§ Task goal
Scan the lines below for "screwdriver" and copy the matches.

§ Data shown

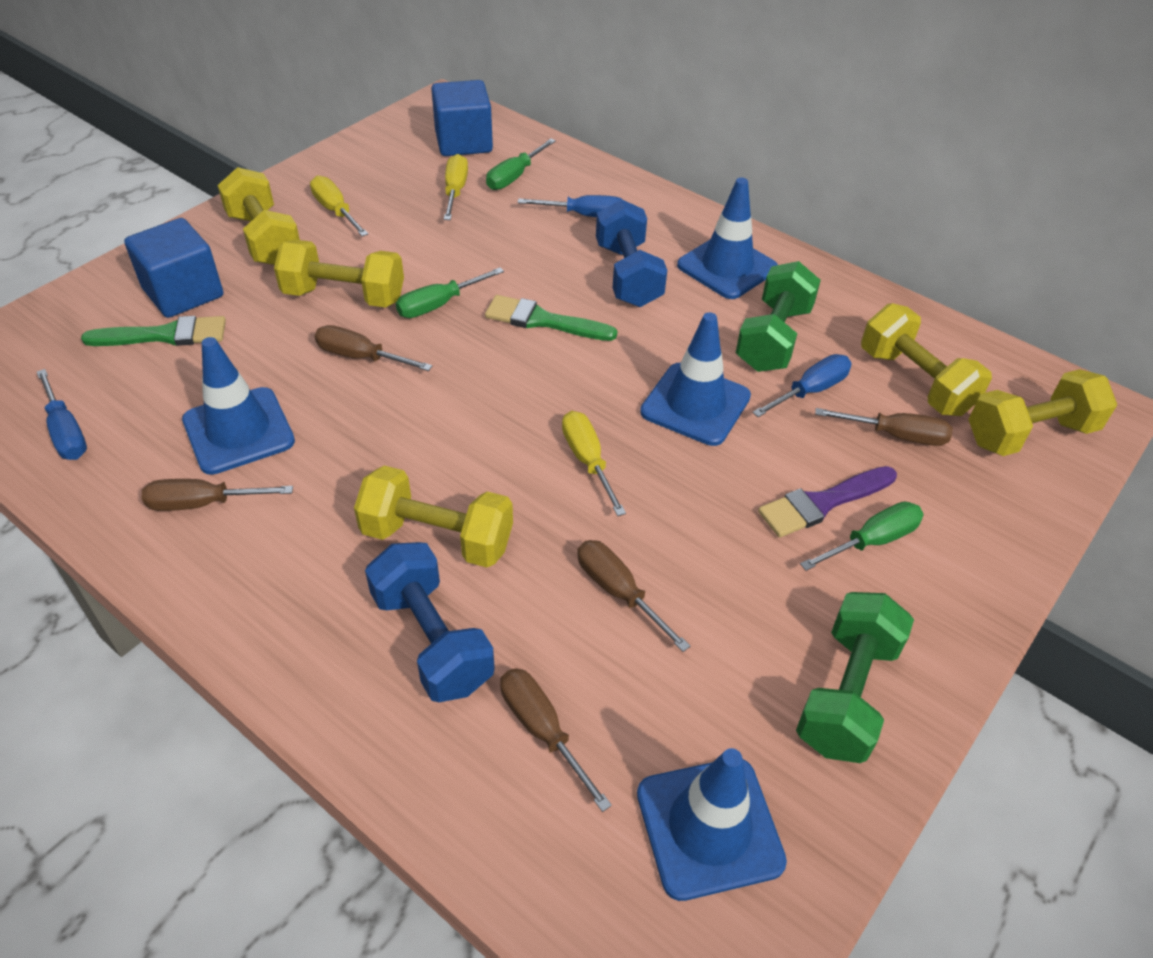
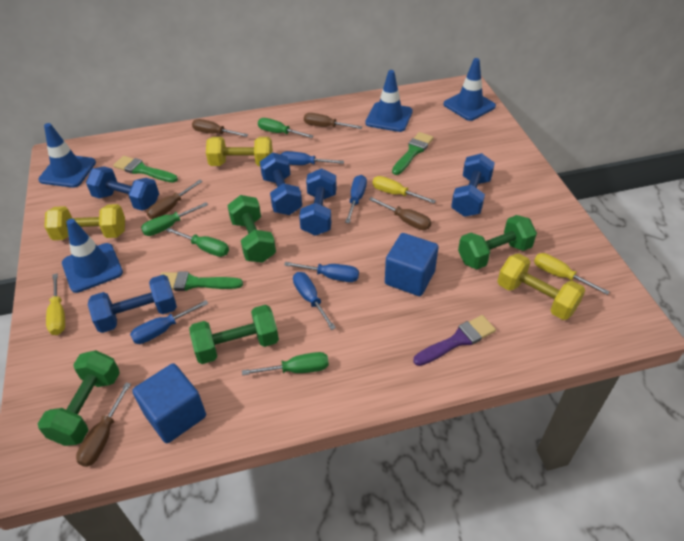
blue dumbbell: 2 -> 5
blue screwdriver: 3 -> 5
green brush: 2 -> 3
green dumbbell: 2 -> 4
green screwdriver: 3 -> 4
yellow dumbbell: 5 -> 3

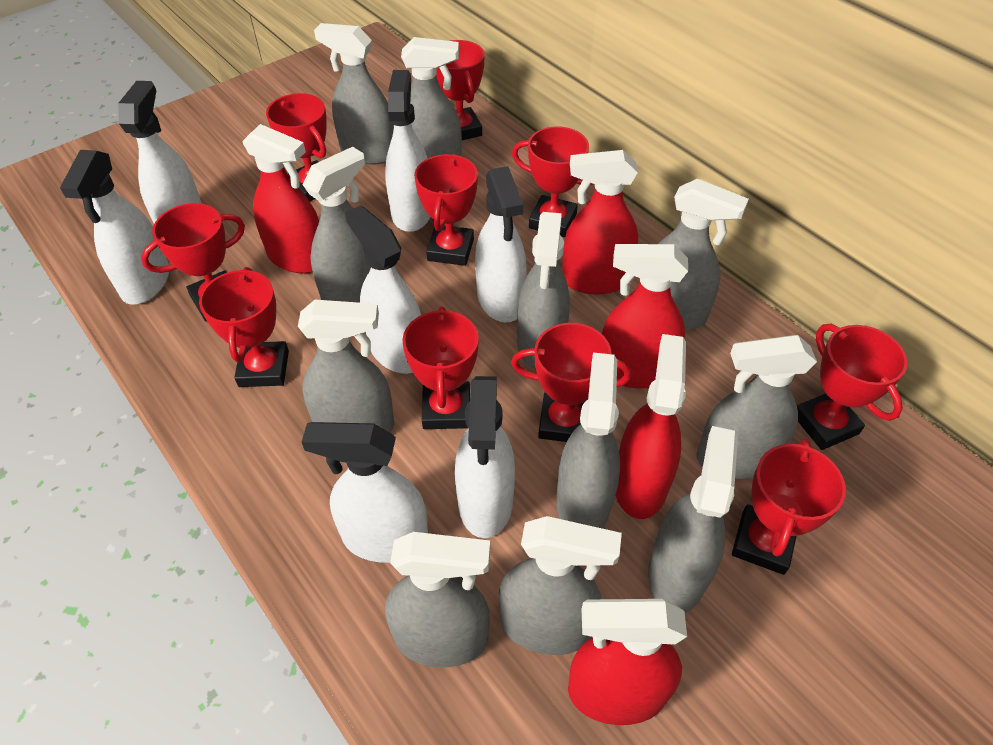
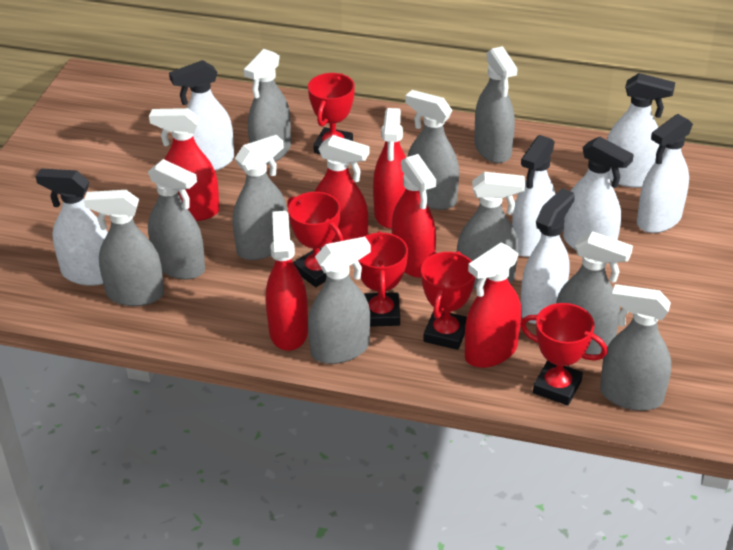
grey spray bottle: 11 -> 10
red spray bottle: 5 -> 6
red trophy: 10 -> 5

§ Answer to this exercise
blue screwdriver: 3 -> 5
green screwdriver: 3 -> 4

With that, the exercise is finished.